Segment Open

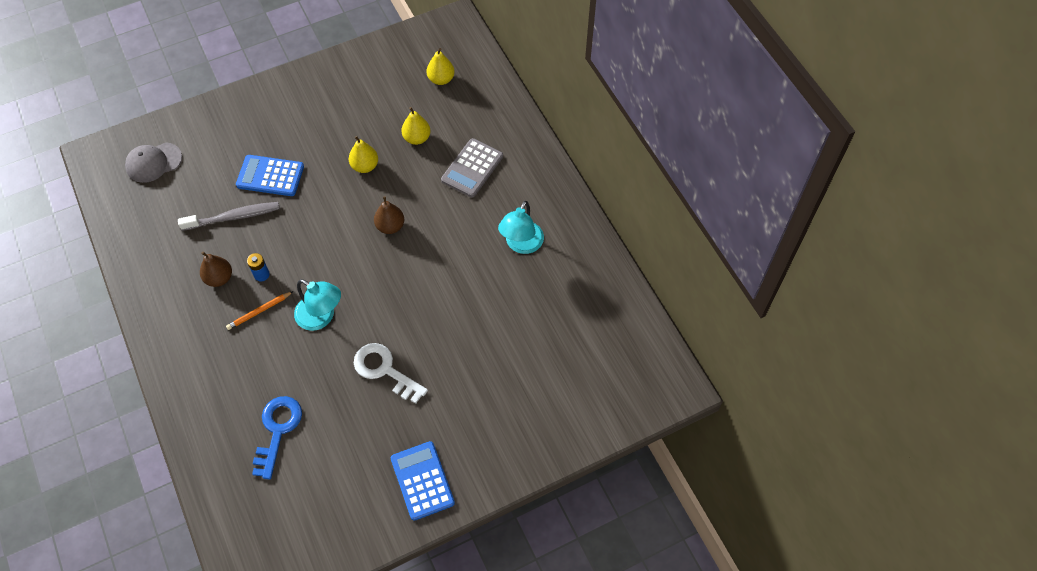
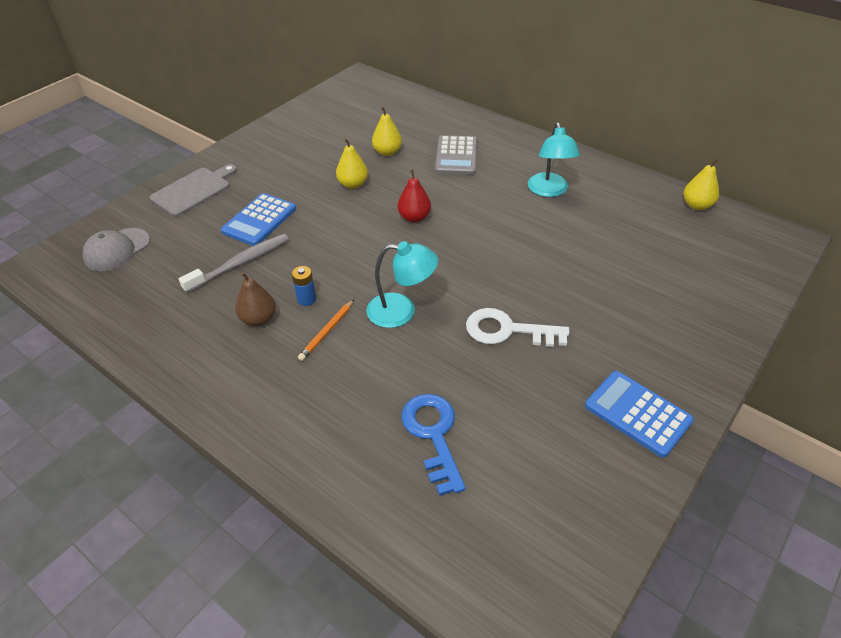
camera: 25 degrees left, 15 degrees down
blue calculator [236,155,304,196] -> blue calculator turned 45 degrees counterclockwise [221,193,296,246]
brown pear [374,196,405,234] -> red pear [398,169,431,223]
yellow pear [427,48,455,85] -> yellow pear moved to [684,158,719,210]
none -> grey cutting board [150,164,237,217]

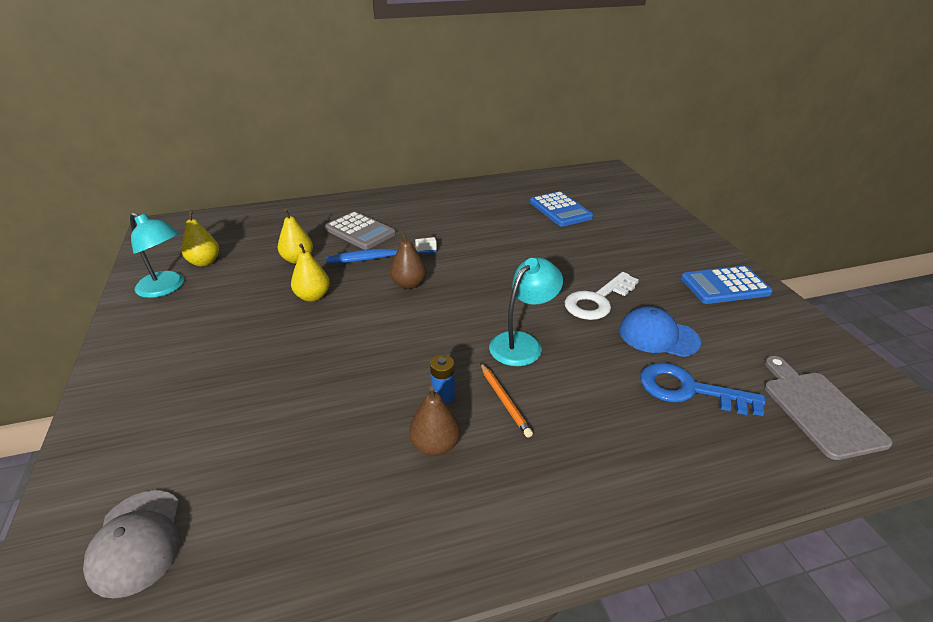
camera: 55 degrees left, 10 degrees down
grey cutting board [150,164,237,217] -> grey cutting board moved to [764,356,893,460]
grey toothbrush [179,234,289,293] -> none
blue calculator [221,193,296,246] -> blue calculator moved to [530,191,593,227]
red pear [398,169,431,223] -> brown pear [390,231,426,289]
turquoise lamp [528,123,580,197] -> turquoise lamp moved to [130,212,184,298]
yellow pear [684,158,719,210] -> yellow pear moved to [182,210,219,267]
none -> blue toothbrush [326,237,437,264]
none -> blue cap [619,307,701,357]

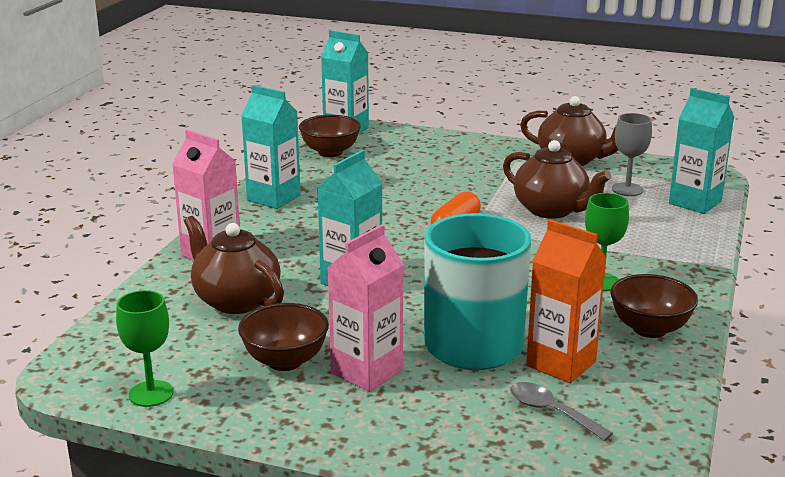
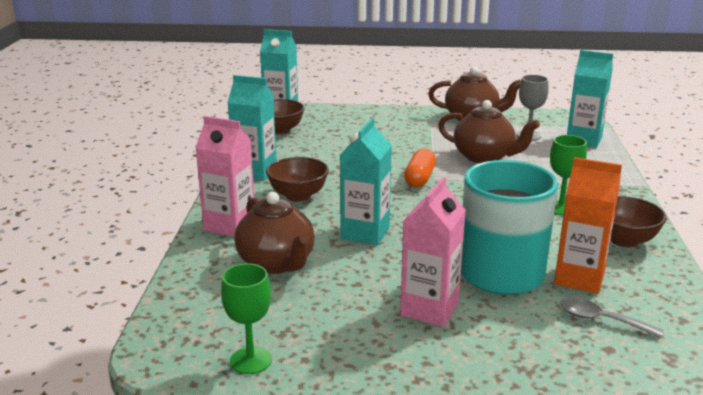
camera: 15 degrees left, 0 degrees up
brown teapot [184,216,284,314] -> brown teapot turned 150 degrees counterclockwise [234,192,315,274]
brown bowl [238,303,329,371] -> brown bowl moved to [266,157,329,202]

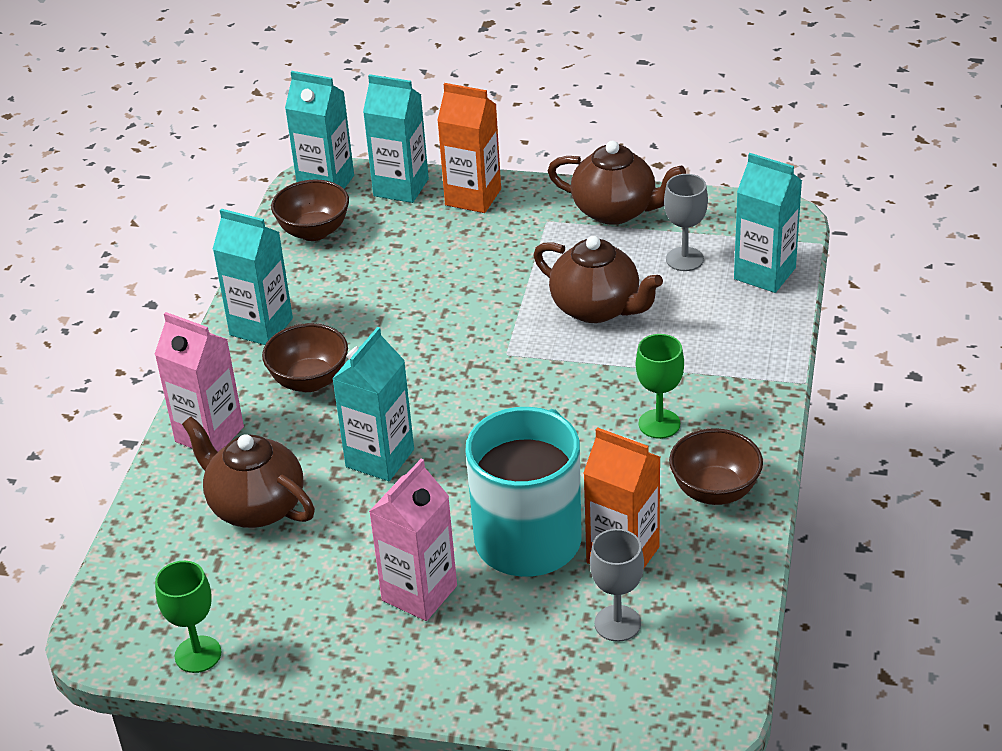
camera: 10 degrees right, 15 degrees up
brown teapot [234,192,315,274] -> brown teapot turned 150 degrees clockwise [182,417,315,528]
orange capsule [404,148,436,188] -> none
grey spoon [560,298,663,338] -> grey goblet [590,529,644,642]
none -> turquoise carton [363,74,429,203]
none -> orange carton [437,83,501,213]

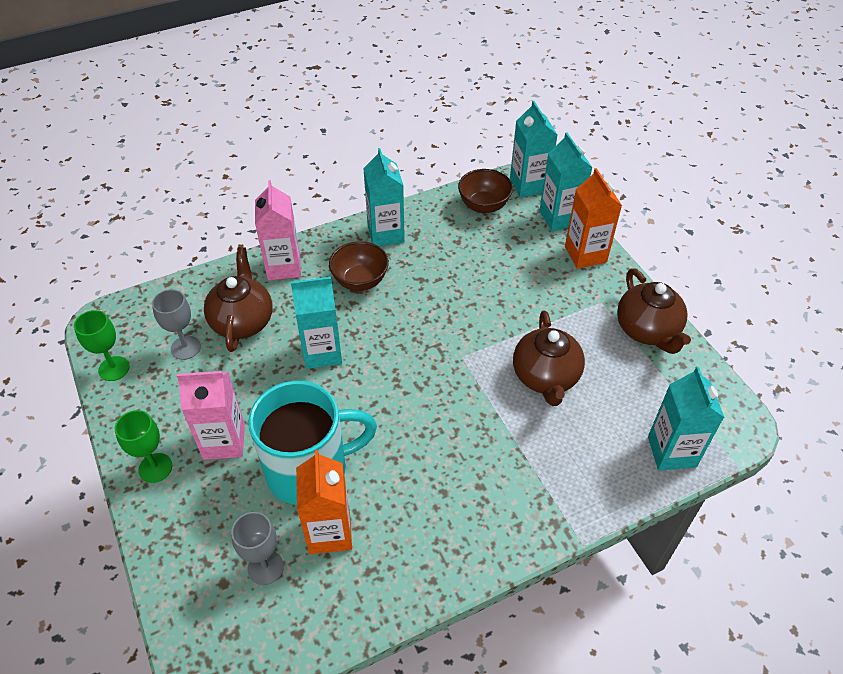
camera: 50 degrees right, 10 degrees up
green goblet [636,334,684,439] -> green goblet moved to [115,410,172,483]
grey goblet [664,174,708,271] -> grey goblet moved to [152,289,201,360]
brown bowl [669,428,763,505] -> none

Segment Closed
Segment Open

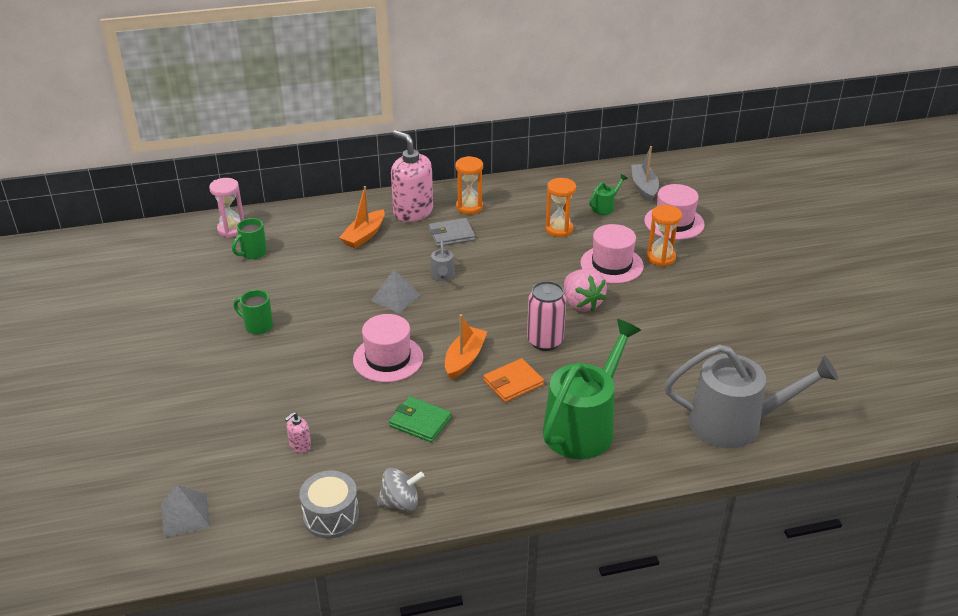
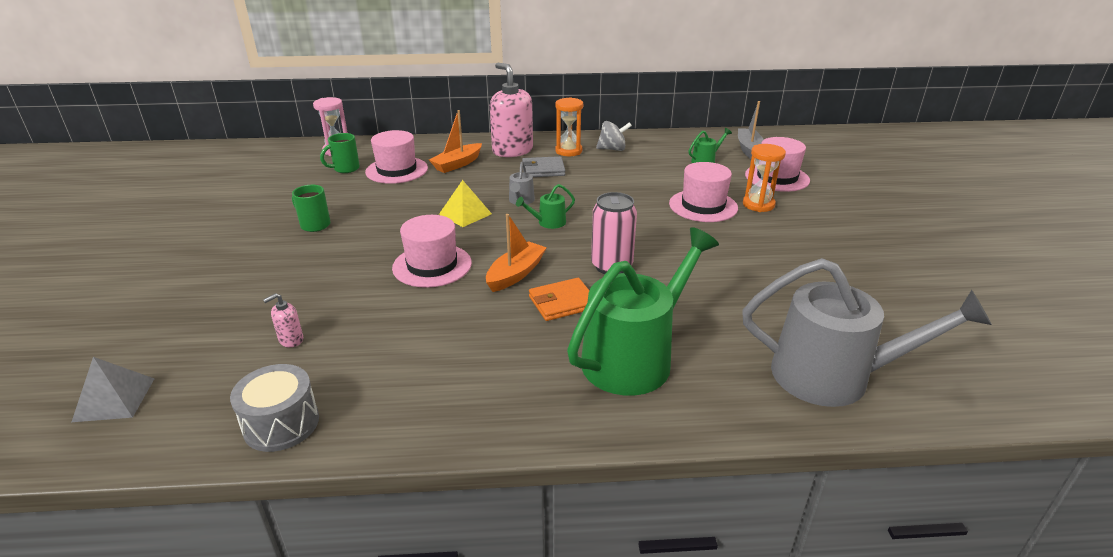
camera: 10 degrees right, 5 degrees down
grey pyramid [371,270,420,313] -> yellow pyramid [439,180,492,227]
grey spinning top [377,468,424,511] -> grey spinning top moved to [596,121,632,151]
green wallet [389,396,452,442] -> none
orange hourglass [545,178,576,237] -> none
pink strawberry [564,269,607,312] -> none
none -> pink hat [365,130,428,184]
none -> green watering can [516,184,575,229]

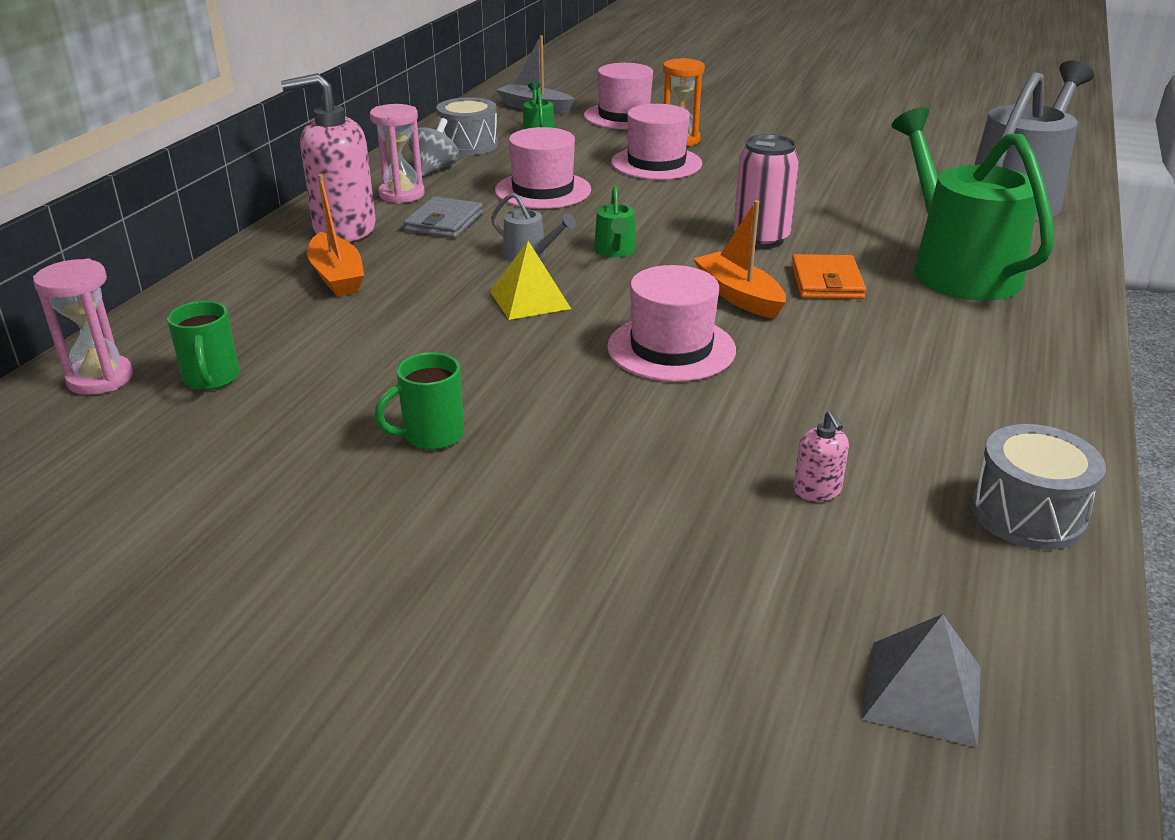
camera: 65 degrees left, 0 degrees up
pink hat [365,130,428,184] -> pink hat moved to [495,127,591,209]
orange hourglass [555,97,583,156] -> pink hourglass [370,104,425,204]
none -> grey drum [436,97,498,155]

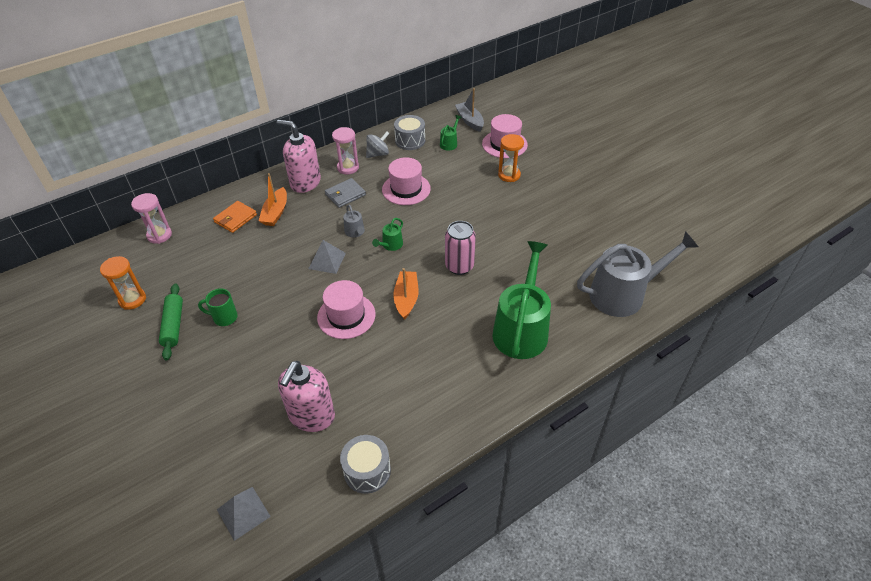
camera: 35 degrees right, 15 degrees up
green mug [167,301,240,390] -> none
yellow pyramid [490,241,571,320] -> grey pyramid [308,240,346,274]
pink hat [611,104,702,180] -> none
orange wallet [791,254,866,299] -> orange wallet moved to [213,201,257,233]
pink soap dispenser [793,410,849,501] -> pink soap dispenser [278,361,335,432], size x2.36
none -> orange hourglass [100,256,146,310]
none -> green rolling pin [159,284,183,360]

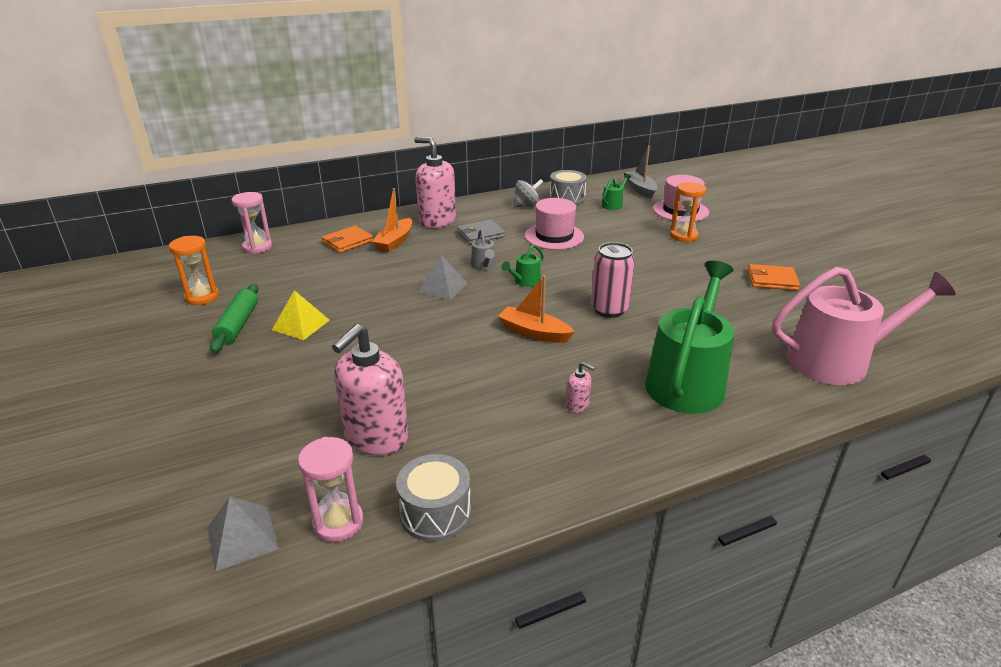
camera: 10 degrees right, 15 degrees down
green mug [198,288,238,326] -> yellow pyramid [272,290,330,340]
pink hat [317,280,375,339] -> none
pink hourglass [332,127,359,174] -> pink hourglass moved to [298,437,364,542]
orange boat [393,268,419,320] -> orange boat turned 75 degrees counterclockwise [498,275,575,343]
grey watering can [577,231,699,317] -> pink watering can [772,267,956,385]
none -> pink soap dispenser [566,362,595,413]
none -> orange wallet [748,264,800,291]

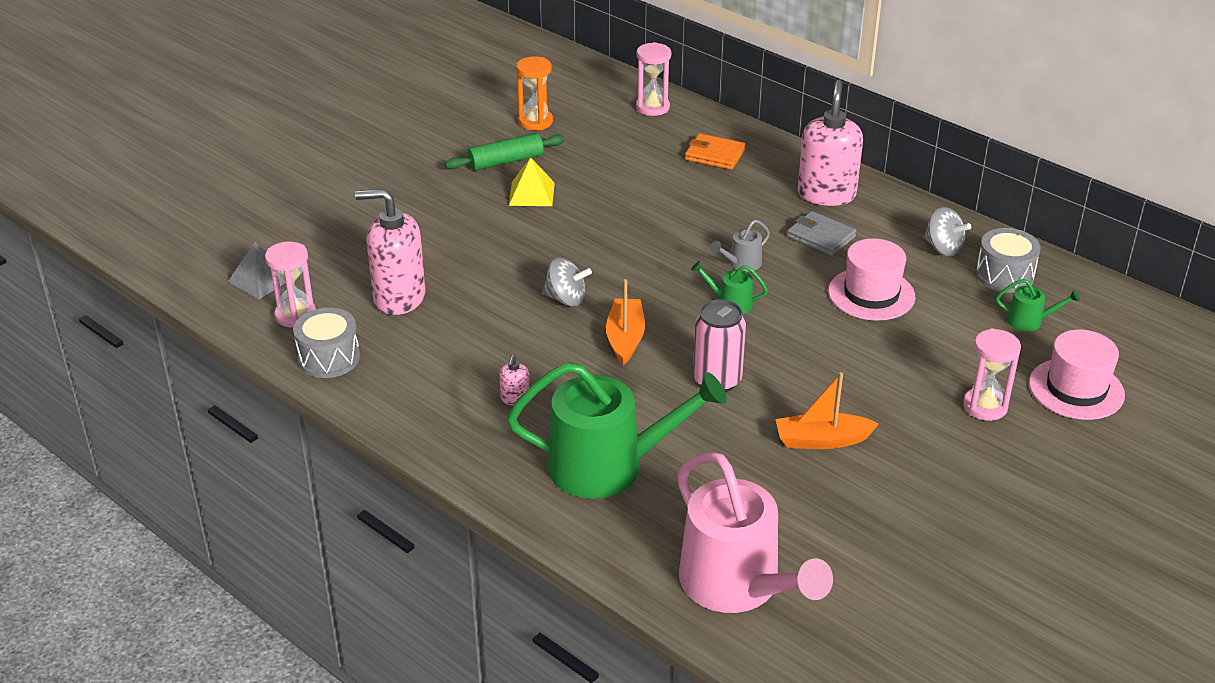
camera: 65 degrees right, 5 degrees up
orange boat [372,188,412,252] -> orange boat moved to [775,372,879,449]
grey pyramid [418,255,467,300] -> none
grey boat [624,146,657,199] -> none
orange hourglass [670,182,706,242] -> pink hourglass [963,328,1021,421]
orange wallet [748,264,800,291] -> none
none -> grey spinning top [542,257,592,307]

Segment Closed

Beginning at the line above that contains "green mug [198,288,238,326]" and going on through the line that contains "none -> grey spinning top [542,257,592,307]", please copy every line exactly, leaving the pictures out and adding nothing.

green mug [198,288,238,326] -> yellow pyramid [272,290,330,340]
pink hat [317,280,375,339] -> none
pink hourglass [332,127,359,174] -> pink hourglass moved to [298,437,364,542]
orange boat [393,268,419,320] -> orange boat turned 75 degrees counterclockwise [498,275,575,343]
grey watering can [577,231,699,317] -> pink watering can [772,267,956,385]
none -> pink soap dispenser [566,362,595,413]
none -> orange wallet [748,264,800,291]

camera: 65 degrees right, 5 degrees up
orange boat [372,188,412,252] -> orange boat moved to [775,372,879,449]
grey pyramid [418,255,467,300] -> none
grey boat [624,146,657,199] -> none
orange hourglass [670,182,706,242] -> pink hourglass [963,328,1021,421]
orange wallet [748,264,800,291] -> none
none -> grey spinning top [542,257,592,307]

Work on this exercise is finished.